ACTIVITY -> Your answer should consist of the lines below that hold the word "brown".

RECORDS TO PROCESS ->
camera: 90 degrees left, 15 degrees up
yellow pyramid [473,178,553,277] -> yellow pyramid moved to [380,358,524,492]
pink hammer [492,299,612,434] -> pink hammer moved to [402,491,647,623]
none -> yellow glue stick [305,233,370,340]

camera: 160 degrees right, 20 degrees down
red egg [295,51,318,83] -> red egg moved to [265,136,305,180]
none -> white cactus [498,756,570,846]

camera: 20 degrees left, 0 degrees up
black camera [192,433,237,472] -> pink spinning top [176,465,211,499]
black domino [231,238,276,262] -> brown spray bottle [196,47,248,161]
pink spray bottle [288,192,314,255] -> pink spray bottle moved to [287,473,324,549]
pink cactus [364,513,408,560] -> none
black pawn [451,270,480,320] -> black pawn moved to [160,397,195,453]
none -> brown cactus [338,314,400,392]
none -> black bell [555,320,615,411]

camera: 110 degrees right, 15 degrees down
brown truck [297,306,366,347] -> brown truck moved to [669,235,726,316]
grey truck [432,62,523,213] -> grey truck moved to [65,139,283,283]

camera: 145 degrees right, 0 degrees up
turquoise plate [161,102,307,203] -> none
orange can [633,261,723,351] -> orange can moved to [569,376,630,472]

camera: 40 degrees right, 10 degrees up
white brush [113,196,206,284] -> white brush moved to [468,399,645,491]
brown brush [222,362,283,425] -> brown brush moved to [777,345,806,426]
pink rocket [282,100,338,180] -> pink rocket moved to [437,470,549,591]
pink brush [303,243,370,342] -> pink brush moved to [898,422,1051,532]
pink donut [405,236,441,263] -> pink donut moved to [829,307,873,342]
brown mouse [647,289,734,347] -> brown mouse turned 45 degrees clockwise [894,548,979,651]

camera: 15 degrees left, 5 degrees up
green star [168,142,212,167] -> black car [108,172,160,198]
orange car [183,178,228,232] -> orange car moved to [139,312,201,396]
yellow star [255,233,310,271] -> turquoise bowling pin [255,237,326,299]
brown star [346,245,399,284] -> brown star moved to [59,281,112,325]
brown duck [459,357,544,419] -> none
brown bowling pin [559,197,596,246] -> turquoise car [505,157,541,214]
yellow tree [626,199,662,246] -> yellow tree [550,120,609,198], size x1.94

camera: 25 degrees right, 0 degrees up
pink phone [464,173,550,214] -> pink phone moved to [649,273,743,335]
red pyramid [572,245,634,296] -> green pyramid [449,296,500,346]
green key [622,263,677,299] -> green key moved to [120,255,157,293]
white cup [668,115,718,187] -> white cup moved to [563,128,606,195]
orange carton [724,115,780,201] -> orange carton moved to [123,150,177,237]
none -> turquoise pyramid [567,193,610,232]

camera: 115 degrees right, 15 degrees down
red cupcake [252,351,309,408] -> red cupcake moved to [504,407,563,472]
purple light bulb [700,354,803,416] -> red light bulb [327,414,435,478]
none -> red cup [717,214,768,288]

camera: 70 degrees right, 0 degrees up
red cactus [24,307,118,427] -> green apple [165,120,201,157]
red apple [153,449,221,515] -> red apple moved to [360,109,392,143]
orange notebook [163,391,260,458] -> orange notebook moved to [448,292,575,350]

RESULT FOR THIS EXERCISE ->
black domino [231,238,276,262] -> brown spray bottle [196,47,248,161]
none -> brown cactus [338,314,400,392]
brown truck [297,306,366,347] -> brown truck moved to [669,235,726,316]
brown brush [222,362,283,425] -> brown brush moved to [777,345,806,426]
brown mouse [647,289,734,347] -> brown mouse turned 45 degrees clockwise [894,548,979,651]
brown star [346,245,399,284] -> brown star moved to [59,281,112,325]
brown duck [459,357,544,419] -> none
brown bowling pin [559,197,596,246] -> turquoise car [505,157,541,214]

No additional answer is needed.